───── Material provided ─────
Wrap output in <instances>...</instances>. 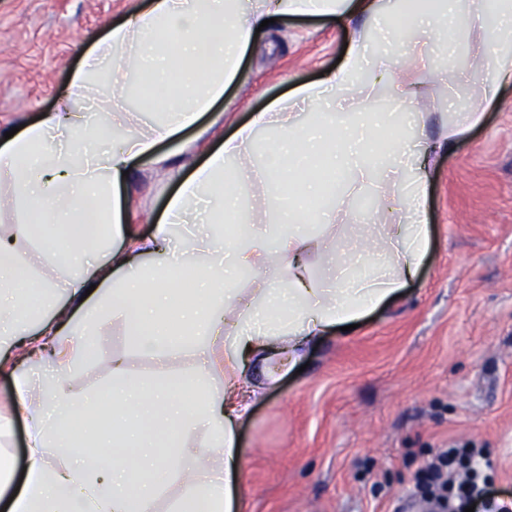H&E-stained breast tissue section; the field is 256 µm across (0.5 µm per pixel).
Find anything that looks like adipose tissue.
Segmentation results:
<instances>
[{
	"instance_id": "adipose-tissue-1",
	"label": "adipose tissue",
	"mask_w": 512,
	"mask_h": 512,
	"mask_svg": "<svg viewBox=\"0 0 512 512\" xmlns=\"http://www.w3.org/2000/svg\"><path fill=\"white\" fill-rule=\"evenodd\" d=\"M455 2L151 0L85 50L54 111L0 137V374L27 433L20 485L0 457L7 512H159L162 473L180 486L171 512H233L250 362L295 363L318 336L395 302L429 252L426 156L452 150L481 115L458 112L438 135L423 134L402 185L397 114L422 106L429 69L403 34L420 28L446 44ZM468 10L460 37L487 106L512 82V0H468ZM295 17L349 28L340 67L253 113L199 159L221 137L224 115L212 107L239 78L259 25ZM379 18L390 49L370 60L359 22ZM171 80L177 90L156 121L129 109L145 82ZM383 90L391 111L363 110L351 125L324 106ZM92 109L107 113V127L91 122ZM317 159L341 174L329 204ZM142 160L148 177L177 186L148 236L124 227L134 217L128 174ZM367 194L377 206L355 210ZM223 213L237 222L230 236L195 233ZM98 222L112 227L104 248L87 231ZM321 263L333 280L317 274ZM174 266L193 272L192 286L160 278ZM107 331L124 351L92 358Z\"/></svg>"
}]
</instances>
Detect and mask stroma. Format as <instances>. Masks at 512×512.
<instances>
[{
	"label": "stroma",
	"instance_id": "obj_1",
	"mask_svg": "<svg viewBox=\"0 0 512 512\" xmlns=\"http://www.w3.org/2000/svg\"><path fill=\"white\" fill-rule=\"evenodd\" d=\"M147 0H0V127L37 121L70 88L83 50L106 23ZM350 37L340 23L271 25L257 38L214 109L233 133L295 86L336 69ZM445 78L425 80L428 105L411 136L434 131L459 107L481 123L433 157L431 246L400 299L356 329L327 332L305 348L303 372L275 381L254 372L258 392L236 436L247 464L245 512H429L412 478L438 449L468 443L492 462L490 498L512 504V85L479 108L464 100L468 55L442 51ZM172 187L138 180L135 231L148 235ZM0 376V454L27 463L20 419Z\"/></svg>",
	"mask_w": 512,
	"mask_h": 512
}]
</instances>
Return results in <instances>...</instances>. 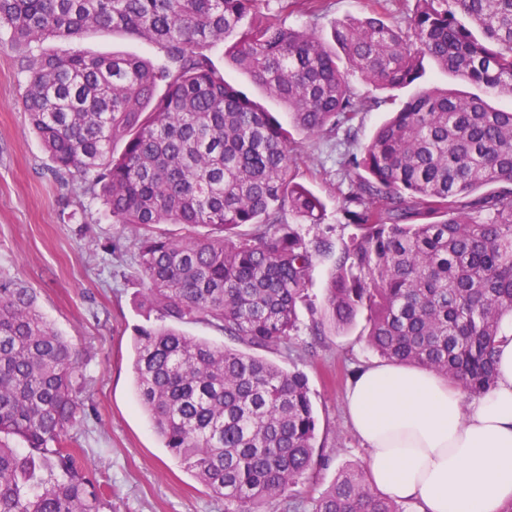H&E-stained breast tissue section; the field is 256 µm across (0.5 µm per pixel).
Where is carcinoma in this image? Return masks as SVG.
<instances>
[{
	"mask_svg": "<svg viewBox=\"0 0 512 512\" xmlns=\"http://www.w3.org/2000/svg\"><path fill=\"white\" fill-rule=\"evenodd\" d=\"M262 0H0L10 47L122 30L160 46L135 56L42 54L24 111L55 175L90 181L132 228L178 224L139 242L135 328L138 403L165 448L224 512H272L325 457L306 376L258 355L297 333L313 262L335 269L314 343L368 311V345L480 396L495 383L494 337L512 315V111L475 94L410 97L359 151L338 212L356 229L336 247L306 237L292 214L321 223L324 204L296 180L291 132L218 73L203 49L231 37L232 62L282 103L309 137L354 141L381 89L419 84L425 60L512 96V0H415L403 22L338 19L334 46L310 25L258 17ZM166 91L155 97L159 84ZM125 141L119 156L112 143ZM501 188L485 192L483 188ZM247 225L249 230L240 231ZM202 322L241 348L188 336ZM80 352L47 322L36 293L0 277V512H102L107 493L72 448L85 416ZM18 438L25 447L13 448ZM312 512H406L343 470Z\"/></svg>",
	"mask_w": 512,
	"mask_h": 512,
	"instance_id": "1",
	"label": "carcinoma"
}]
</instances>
─────
» **Goal**
Output the line holding "Where is carcinoma", then every later line through the end of the records above, exactly as given and nothing else.

» **Written answer**
Where is carcinoma in this image? Return masks as SVG.
<instances>
[{
	"mask_svg": "<svg viewBox=\"0 0 512 512\" xmlns=\"http://www.w3.org/2000/svg\"><path fill=\"white\" fill-rule=\"evenodd\" d=\"M262 0H0L10 47L122 30L160 46L135 56L42 54L24 111L55 175L90 181L132 228L178 224L139 242L135 328L138 403L165 448L224 512H272L325 457L306 376L258 355L297 333L313 262L335 269L314 343L368 311V345L480 396L495 383L494 337L512 315V111L475 94L410 97L359 151L338 212L356 229L336 247L306 237L292 214L321 223L324 204L296 180L291 132L218 73L203 49L231 37L232 62L282 103L309 137L354 141L381 89L419 84L425 60L512 96V0H415L403 22L338 19L334 46L310 25L258 17ZM166 91L155 97L159 84ZM125 141L119 156L112 143ZM501 188L485 192L483 188ZM247 225L249 230L240 231ZM202 322L241 348L188 336ZM80 352L47 322L36 293L0 277V512H102L107 493L72 448L85 416ZM18 438L25 447L13 448ZM312 512H406L343 470Z\"/></svg>",
	"mask_w": 512,
	"mask_h": 512,
	"instance_id": "1",
	"label": "carcinoma"
}]
</instances>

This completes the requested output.